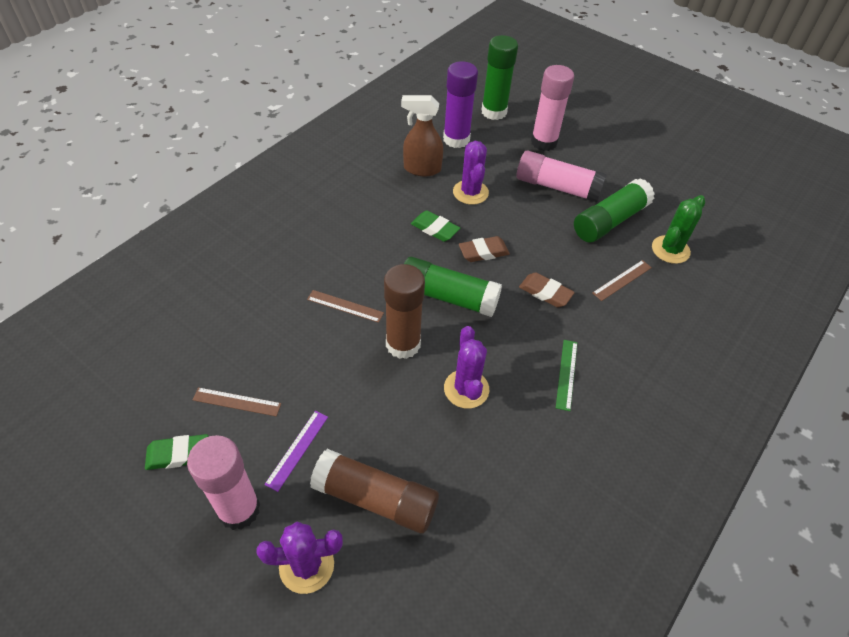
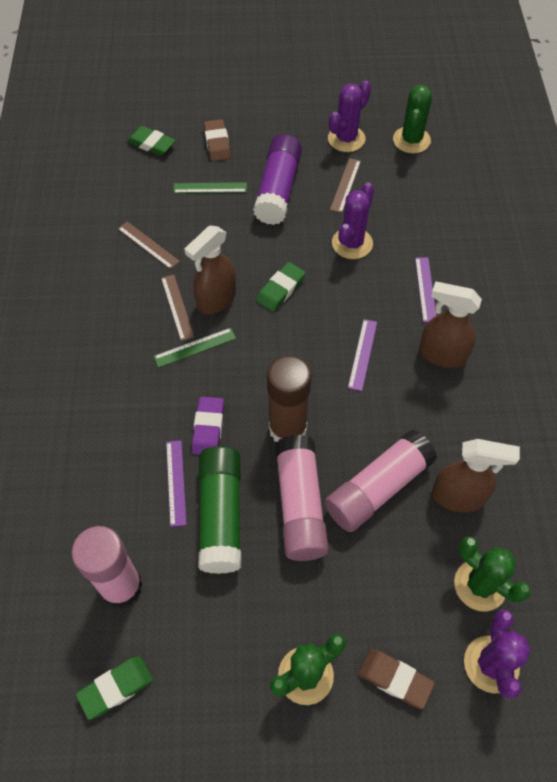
brown glue stick: 2 -> 1
brown spray bottle: 1 -> 3
green cactus: 1 -> 3
green eraser: 2 -> 3
green glue stick: 3 -> 1
green ruler: 1 -> 2
purple eraser: 0 -> 1
purple ruler: 1 -> 3

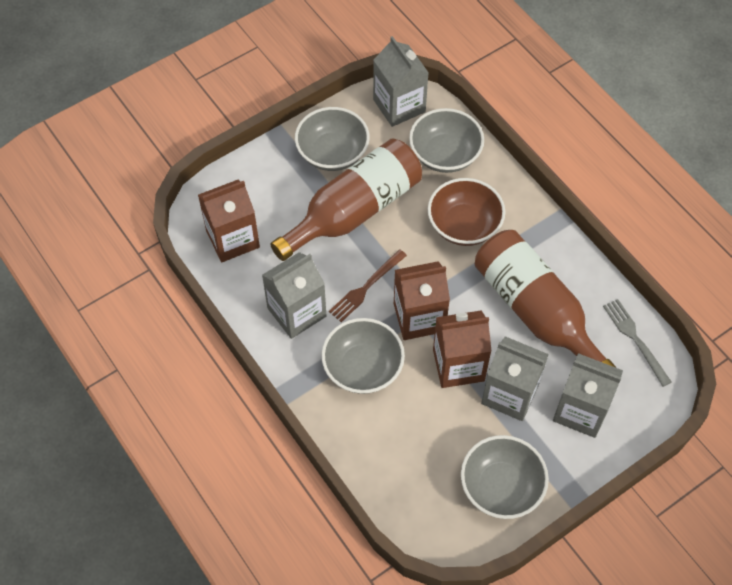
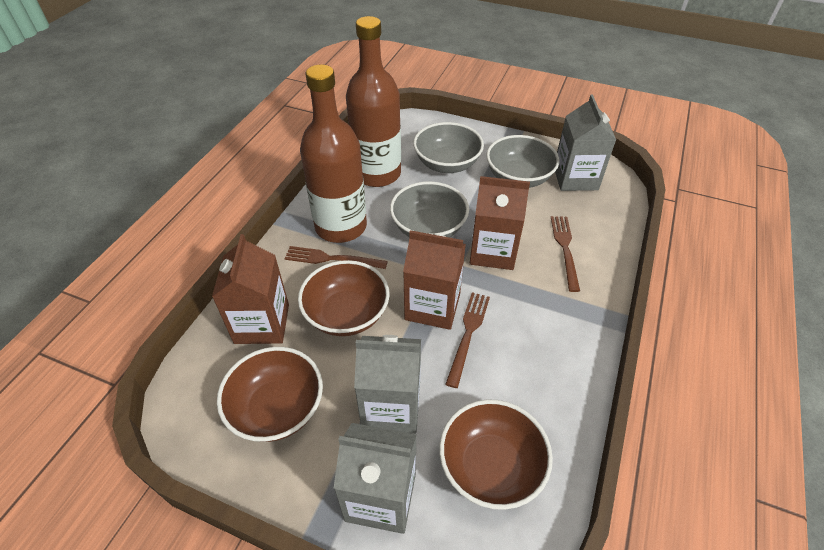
brown bowl: 1 -> 3
brown fork: 1 -> 3
grey bowl: 4 -> 3
grey carton: 4 -> 3
grey fork: 1 -> 0

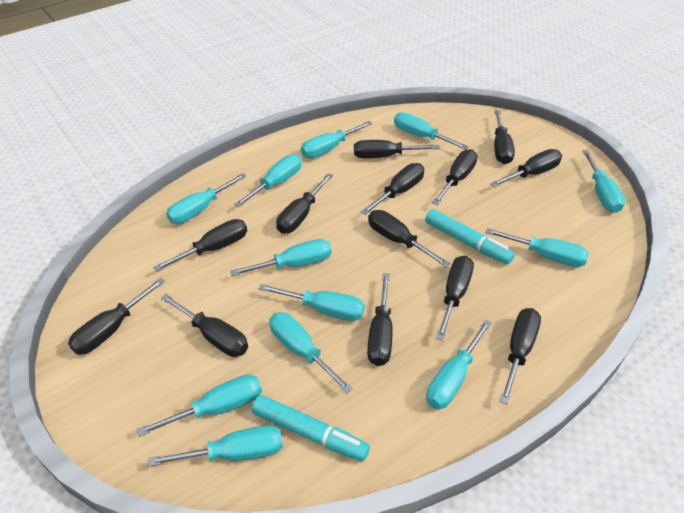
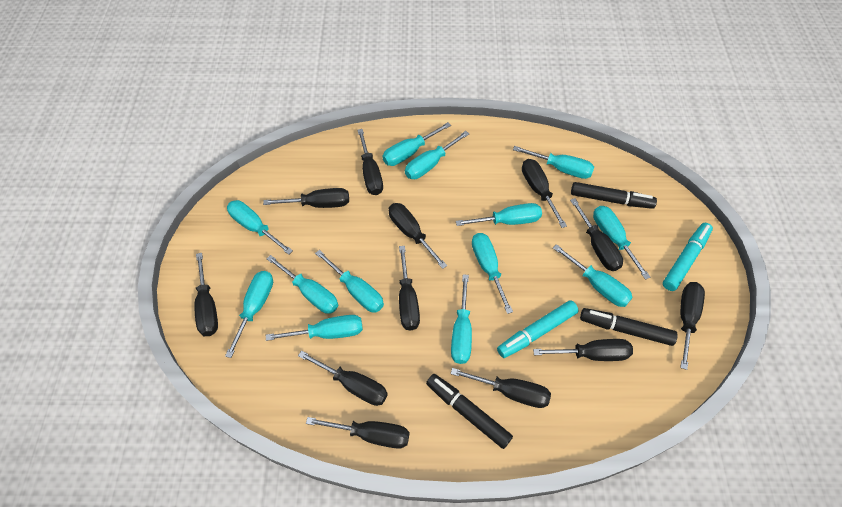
black marker: 0 -> 3
black screwdriver: 13 -> 12
turquoise screwdriver: 12 -> 13

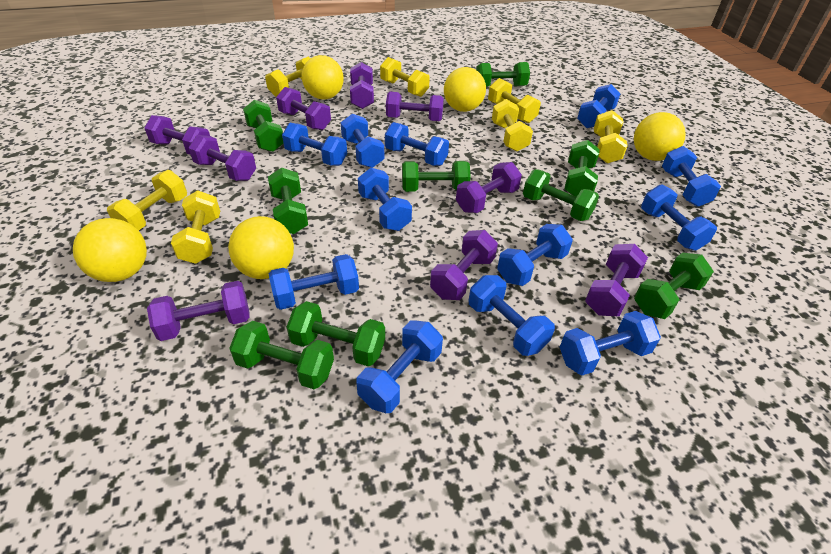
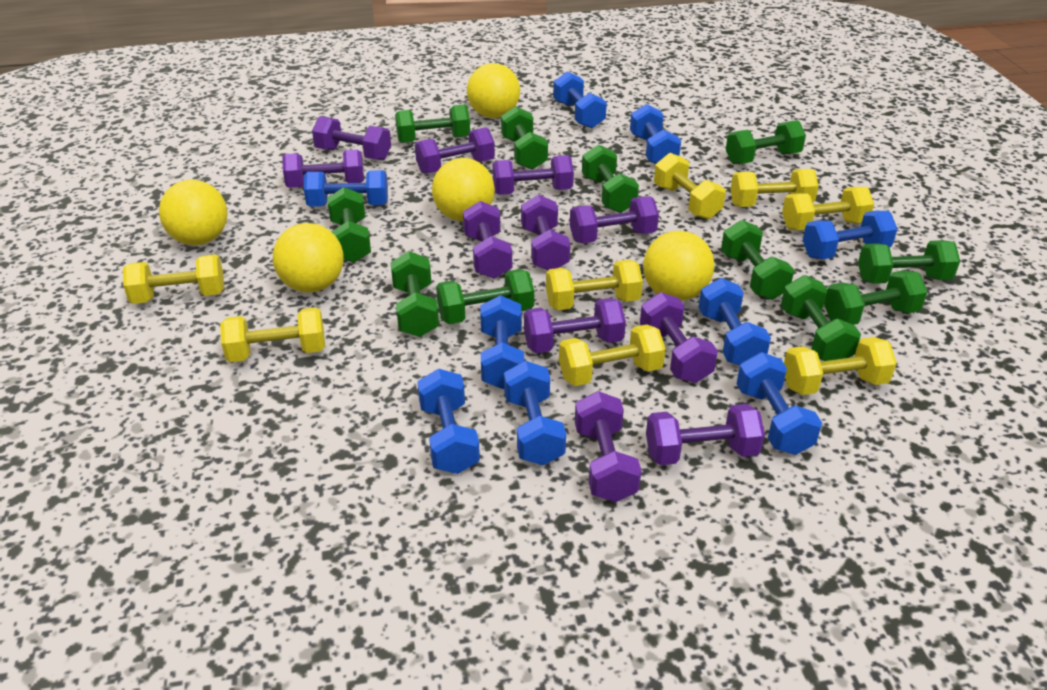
blue dumbbell: 12 -> 9
green dumbbell: 9 -> 11
purple dumbbell: 9 -> 11
yellow dumbbell: 7 -> 8

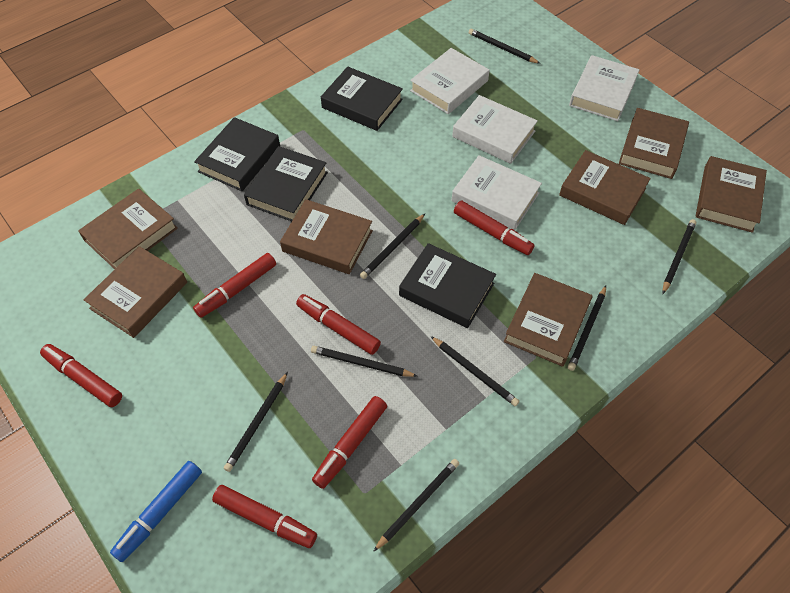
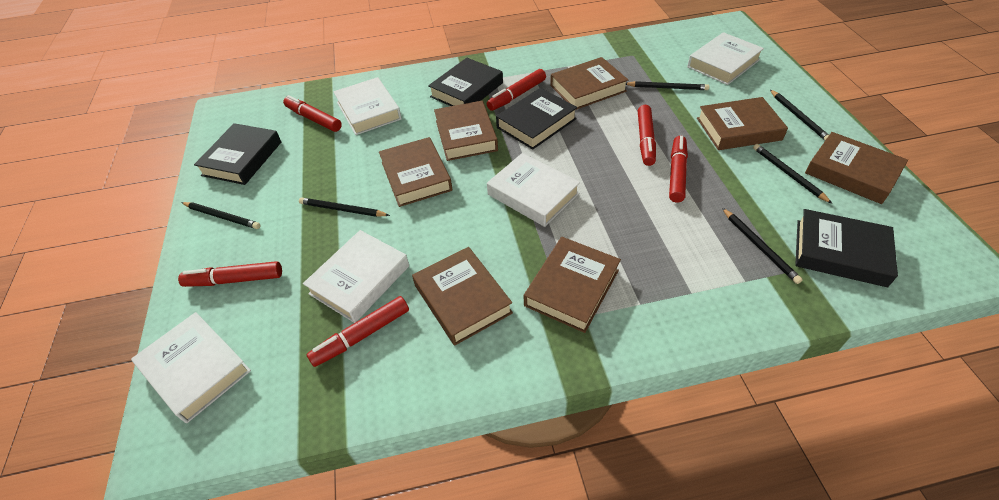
black pencil: 8 -> 6
blue marker: 1 -> 0
white book: 4 -> 5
+ + + +
* The problem:
The copy should begin at the line containing "yellow dumbbell: 7 -> 8" and end at the last line of the data above; please restate those lines word for word without the pictures.

* Answer section:
yellow dumbbell: 7 -> 8

black pencil: 8 -> 6
blue marker: 1 -> 0
white book: 4 -> 5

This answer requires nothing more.